What you should do: Going through the entries below, find how many lines hold "away", then give that number alone.

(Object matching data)
◇ ◇ ◇ ◇

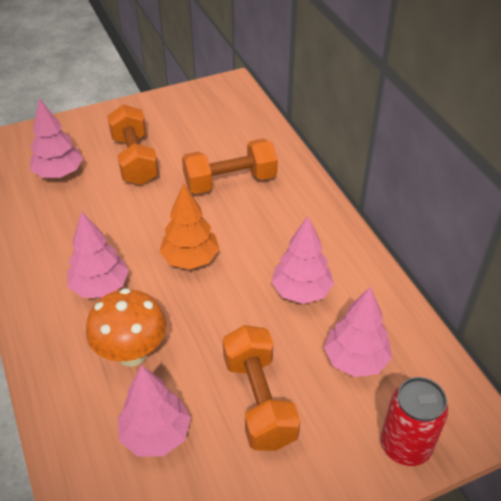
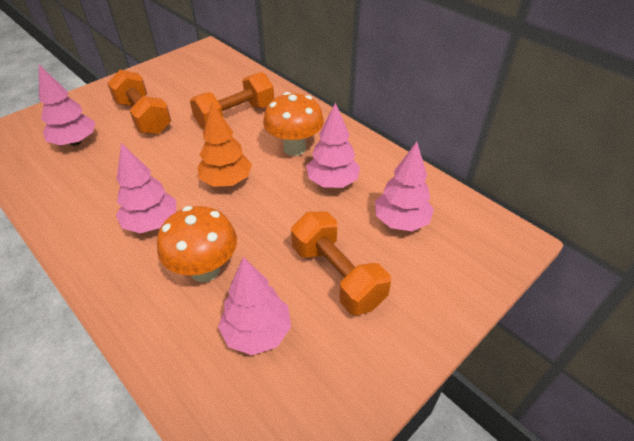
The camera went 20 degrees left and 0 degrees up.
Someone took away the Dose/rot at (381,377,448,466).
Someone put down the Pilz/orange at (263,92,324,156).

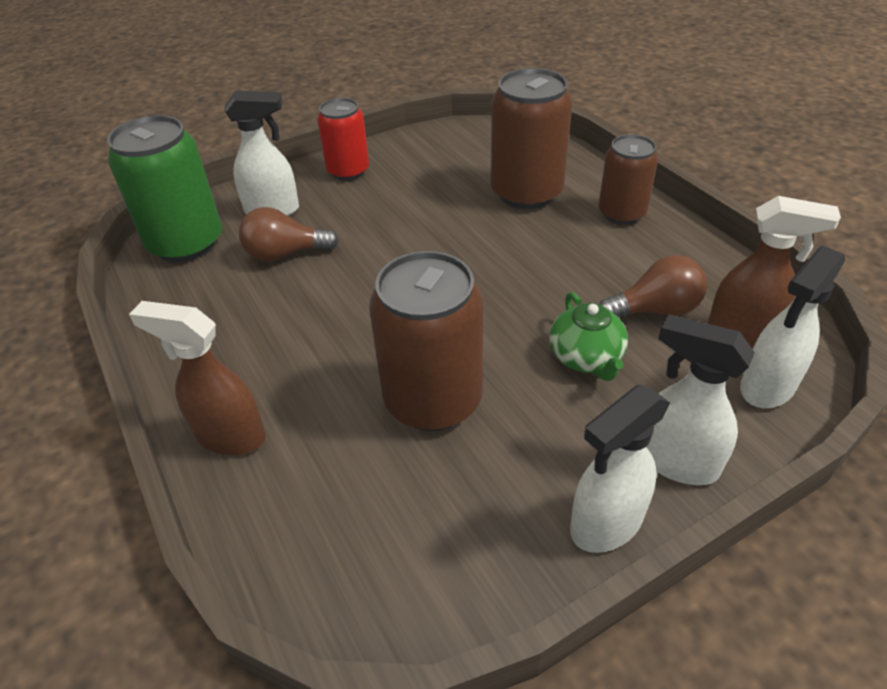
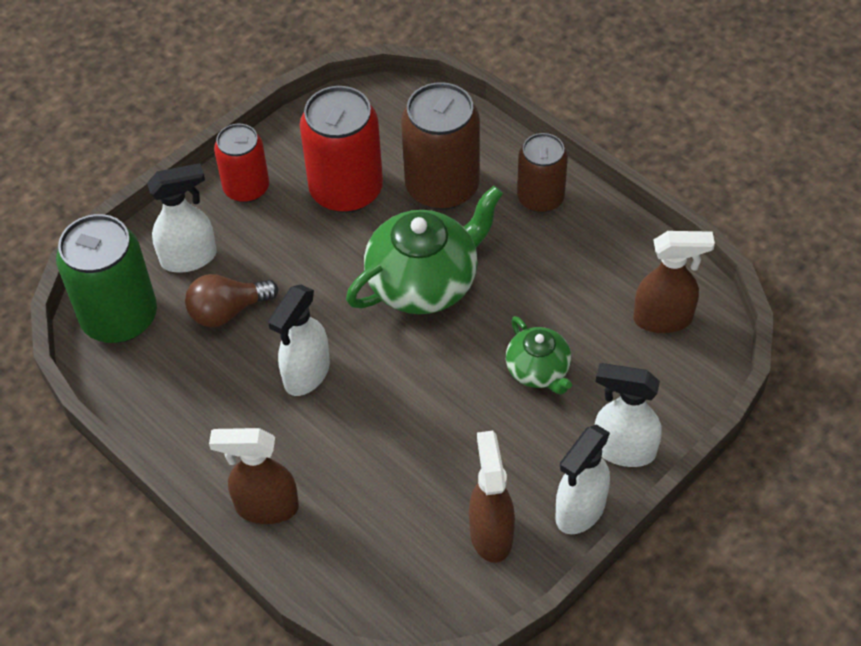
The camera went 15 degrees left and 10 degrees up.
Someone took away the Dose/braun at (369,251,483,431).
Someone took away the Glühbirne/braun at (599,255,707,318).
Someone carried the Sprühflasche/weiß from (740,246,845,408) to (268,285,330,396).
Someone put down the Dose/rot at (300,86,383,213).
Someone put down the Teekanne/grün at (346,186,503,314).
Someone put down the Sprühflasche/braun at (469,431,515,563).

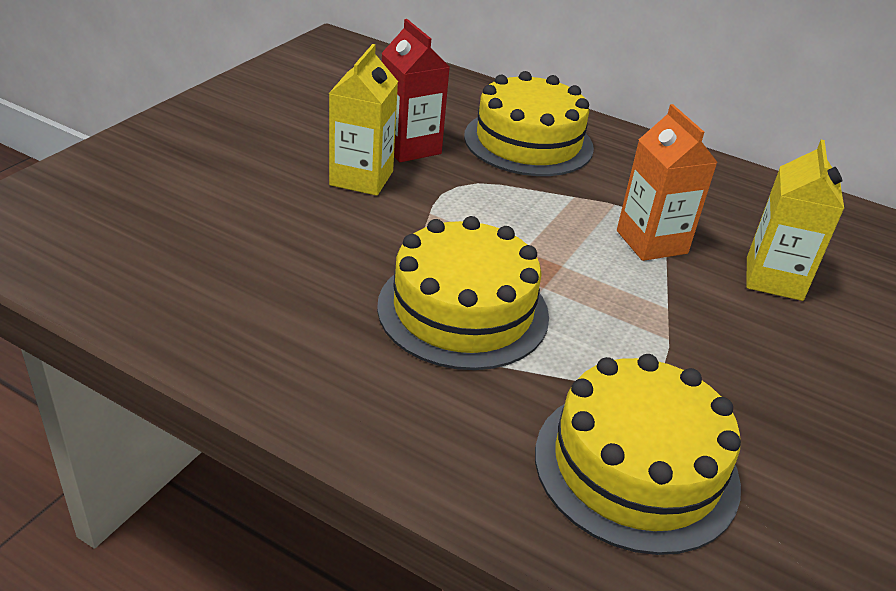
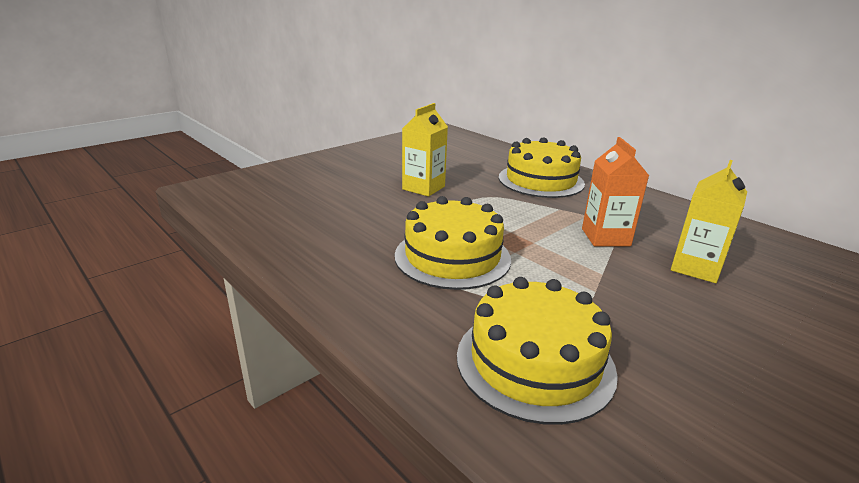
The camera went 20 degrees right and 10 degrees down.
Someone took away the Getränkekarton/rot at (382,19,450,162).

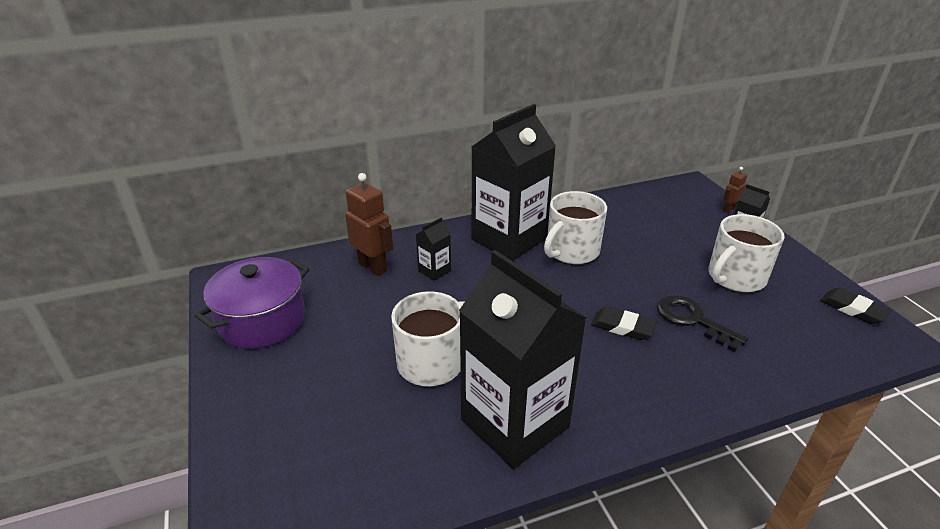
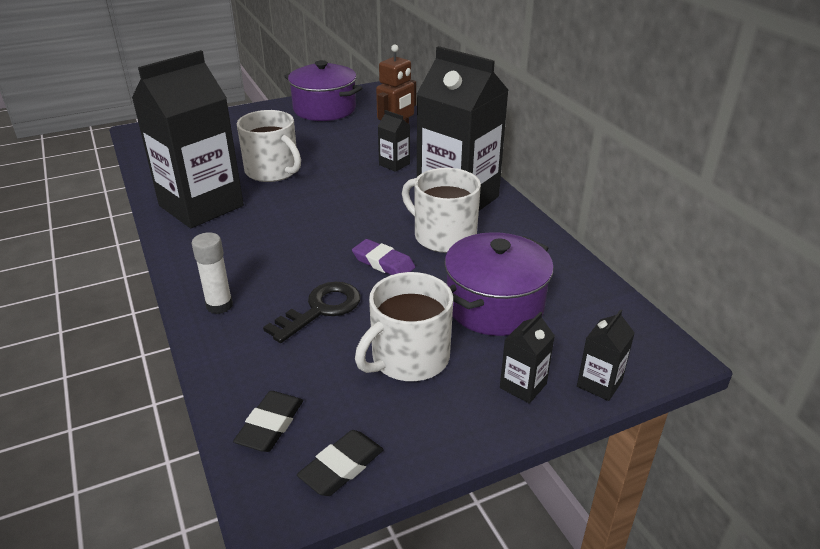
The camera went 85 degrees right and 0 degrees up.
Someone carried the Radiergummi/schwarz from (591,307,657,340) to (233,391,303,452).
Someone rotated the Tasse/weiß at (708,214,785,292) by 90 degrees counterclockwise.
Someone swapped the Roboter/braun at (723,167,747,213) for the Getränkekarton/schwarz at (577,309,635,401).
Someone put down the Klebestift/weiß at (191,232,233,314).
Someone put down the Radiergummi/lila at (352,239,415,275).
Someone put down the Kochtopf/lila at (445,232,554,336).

◇ ◇ ◇ ◇

Response: 4